**PROBLEM DETAILS**
Please gather every line in the material below that contains the string "time", and list those lines in their original order.

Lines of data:
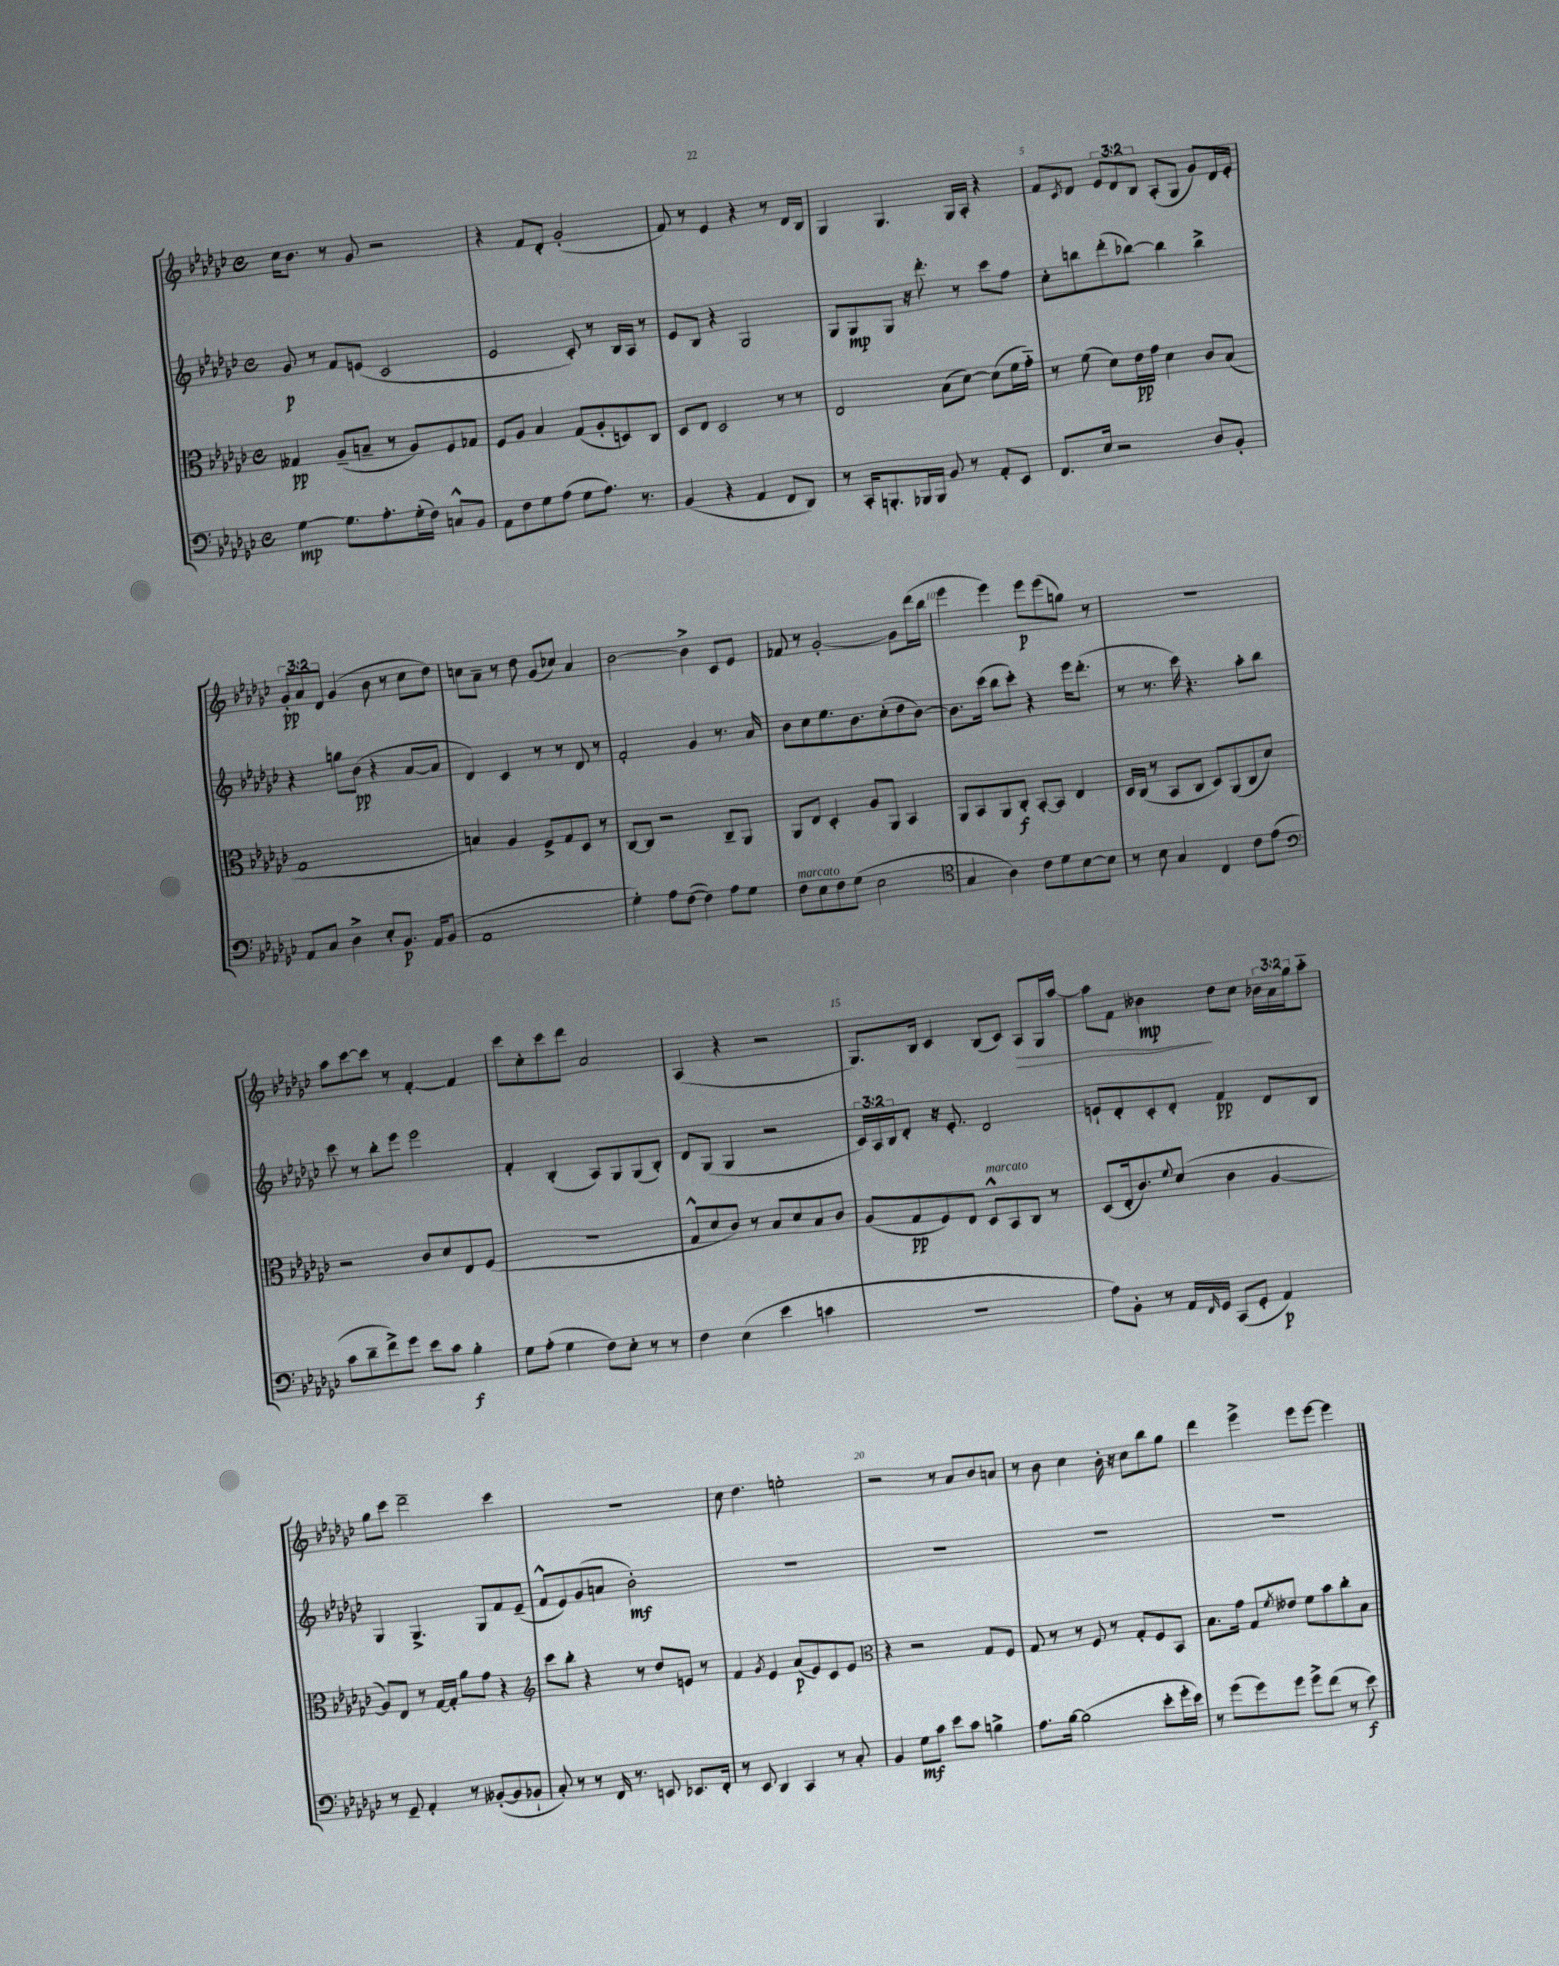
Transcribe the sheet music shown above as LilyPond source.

<<
\new StaffGroup <<
\new Staff = "s0" {
    \clef treble \key ges \major \defaultTimeSignature \time 4/4 \override Staff.TupletNumber.text = #tuplet-number::calc-fraction-text
    ces''16 bes'8. r8 ges'8 r2 |
    r4 f'8 des'8-. ges'2-.( |
    f'8) r8 ees'4 r4 r8 des'16 bes16 |
    ges4 ges4. ges16 aes16-. r4 |
    f'8 \acciaccatura { ces'8 } des'8 \tuplet 3/2 { ees'8 des'8 bes8 } aes8-.( ges8 ges'8) des'16 ees'16-. |
    \tuplet 3/2 { ges'8-.\pp aes'8 des'8 } ges'4( bes'8 r8 ces''8 des''8) |
    c''8 aes'8-- r8 des''8 ges'8( ces''8) aes'4 |
    bes'2~ bes'4-> ces'8 ees'8 |
    fes'8 r8 ges'2~-. ges'8 des'''16( bes''16 |
    ees'''4 ees'''4) ees'''8\p ees'''8( g''8) r8 |
    r1 |
    aes''8 ces'''8~ ces'''8 r8 f'4~-. f'4 |
    ces'''8 ces''8-. ces'''8 des'''8 aes'2 |
    aes4( r4 r2 |
    ges8.) bes16 ces'4 bes8( ces'8) aes8\> ges16 aes''16~ |
    aes''8 f'8 beses'4\mp\! des''8 ces''8 \tuplet 3/2 { bes'16 aes'16 ges''16 } aes''8-_ |
    ges''8 ces'''8 des'''2-- ces'''4 |
    r1 |
    ces''8 des''4. e''2-. |
    r2 r8 aes'8 bes'8 a'8 |
    r8 bes'8 ces''4 bes'16-. r16 ces''8 bes''8 ges''8 |
    des'''4 ees'''4-> ees'''8 ees'''8~ ees'''4 \bar "|." |
}
\new Staff = "s1" {
    \clef treble \key ges \major \defaultTimeSignature \time 4/4 \override Staff.TupletNumber.text = #tuplet-number::calc-fraction-text
    ges'8\p r8 f'8 e'8( ces'2 |
    ees'2 ces'8-.) r8 bes16 aes16 r8 |
    ees'8 bes8 r4 ges2 |
    ges8 ges8\mp ges8 r16 des'''8.-. r8 ces'''8 f''8 |
    ces''8-. b''8 des'''8-.( bes''8~) bes''4 bes''4-> |
    r4 g''8 bes'8\pp( r4 aes'8~ aes'8 |
    des'4) ces'4 r8 r8 des'8 r8 |
    f'2-. ges'4 r8. aes'16 |
    bes'8 ces''8 ees''8. bes'8. ces''8-.( des''8 bes'8~) |
    bes'8. ces'''16( bes''8 ces'''8-.) r4 ees'''16 des'''8.-.( |
    r8 r8. ces'''16) r4. aes''8-. bes''8 |
    ces'''8 r8 bes''8-. ees'''8 ees'''2 |
    f'4-. bes4-.( aes8) ges8 ges8( bes8-.) |
    des'8 ges8( ges4 r2 |
    \tuplet 3/2 { ces'16) aes16 bes16 } des'8-. r16 ees'8.-. des'2 |
    e'8-! des'8-. ces'8-. des'8-. f'4\pp des'8 bes8 |
    ges4 ges4.-> ges8 f'8 ees'8--( |
    f'8-^ ees'8) ges'8( a'8 bes'2-.\mf) |
    R1 |
    R1 |
    R1 |
    R1 \bar "|." |
}
\new Staff = "s2" {
    \clef alto \key ges \major \defaultTimeSignature \time 4/4
    geses4\pp aes8--( b8-- r8 aes8) f8 ges8 |
    f8 aes8 bes4 ges8( aes8-. d8) ces8 |
    des8 ees8 des2 r8 r8 |
    ees2 bes8( des'8~) des'8( f'16 ges'16-_) |
    r8 f'8( des'8) ees'16\pp ges'16 des'4 ces'8 bes8( |
    ges1 |
    b4) aes4 f8-> ges8 des8 r8 |
    ces8~ ces8 r2 ces8-- aes,8 |
    aes,8 ees8 des4-. aes8 aes,8 bes,4 |
    aes,8 bes,8 aes,8 ces8-.\f bes,8~-. bes,8 ees4 |
    des16 ces16( r8 bes,8 ces8 des8) aes,8( ces8 des'8) |
    r2 ces'8 des'8 ees8 f8( |
    R1 |
    ges8-^ des'8 ces'8) r8 bes8 des'8 bes8 ces'8 |
    aes8( ges8\pp f8) ees8 des8-^^\markup { \italic "marcato" } bes,8 ces8 r8 |
    des8( ees16-. ces'8.) \appoggiatura { f'8 } des'8( ces'4 aes4~ |
    aes8) ees8 r8 ges16~ ges16-. aes'8 ges'8 r4 |
    \clef treble ces'''8 bes''8-. r4 r8 des''8 e'8 r8 |
    f'4 \acciaccatura { ges'8 } ees'4 aes'8\p( ees'8) ces'8 ees'8 |
    \clef alto r4 r2 ges8 f8 |
    ges8 r8 r8 f8 r8 ges8-. f8 bes,8 |
    bes8. ges'16 ges8 \acciaccatura { f'8 } eeses'8 f'8 bes'8 ces''8-. bes8 \bar "|." |
}
\new Staff = "s3" {
    \clef bass \key ges \major \defaultTimeSignature \time 4/4
    ges4~\mp ges8. aes8.-. ges16-.( f16) c8-^ bes,8 |
    aes,8 f8 ges8 aes8( ges8 aes8.) r8. |
    bes,4( r4 aes,4 f,8 des,8) |
    r8 ces,16-. b,,8.-. bes,,16 bes,,16 bes,8 r8 aes,8-. ees,8 |
    f,8. ees16 r2 des8 bes,8-. |
    aes,8 ces8 des4-> ees8-. bes,8.\p aes,16 bes,8( |
    aes,1 |
    ges4-.) aes8 f8~( f4) aes8 ges8 |
    f8^\markup { \italic "marcato" } ees8 f8 ges8( ees2 |
    \clef tenor ges4 aes4) ces'8 des'8 bes8~ bes8 |
    r8 bes8 ges4 ces4 ces'8 ees'8( |
    \clef bass ces'8 des'8-- f'8->) ges'8 ees'8 ces'8 bes4-.\f |
    ges8 aes8-.( ges4 f8) ees8-. r8 r8 |
    f4 ees4( ees'4 c'4 |
    R1 |
    aes8) bes,8-. r8 aes,16 \grace { f,16 } ges,16 ces,8( ges,8-. aes,4\p) |
    r8 ges,8-- aes,4-. r8 beses,8~-.( beses,8 bes,8-! |
    ces8-.) r8 r8 f,16 r8. e,8 ees,8. f,16-. |
    r8 ees,8 des,4 ces,4 r8 ces8-. |
    bes,4 ges8\mf ces'8 ees'8 ces'8 b4-> |
    aes8. bes16~ bes2( ees'8-. ges'16-. ees'16) |
    r8 ges'8( ges'8) ges'8 ges'8-> f'8( r8 ees'8\f) \bar "|." |
}
>>
>>
\layout { \context { \Score \override BarNumber.break-visibility = ##(#f #t #t) barNumberVisibility = #(every-nth-bar-number-visible 5) } }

**EXPECTED ANSWER**
    \clef treble \key ges \major \defaultTimeSignature \time 4/4 \override Staff.TupletNumber.text = #tuplet-number::calc-fraction-text
    \clef treble \key ges \major \defaultTimeSignature \time 4/4 \override Staff.TupletNumber.text = #tuplet-number::calc-fraction-text
    \clef alto \key ges \major \defaultTimeSignature \time 4/4
    \clef bass \key ges \major \defaultTimeSignature \time 4/4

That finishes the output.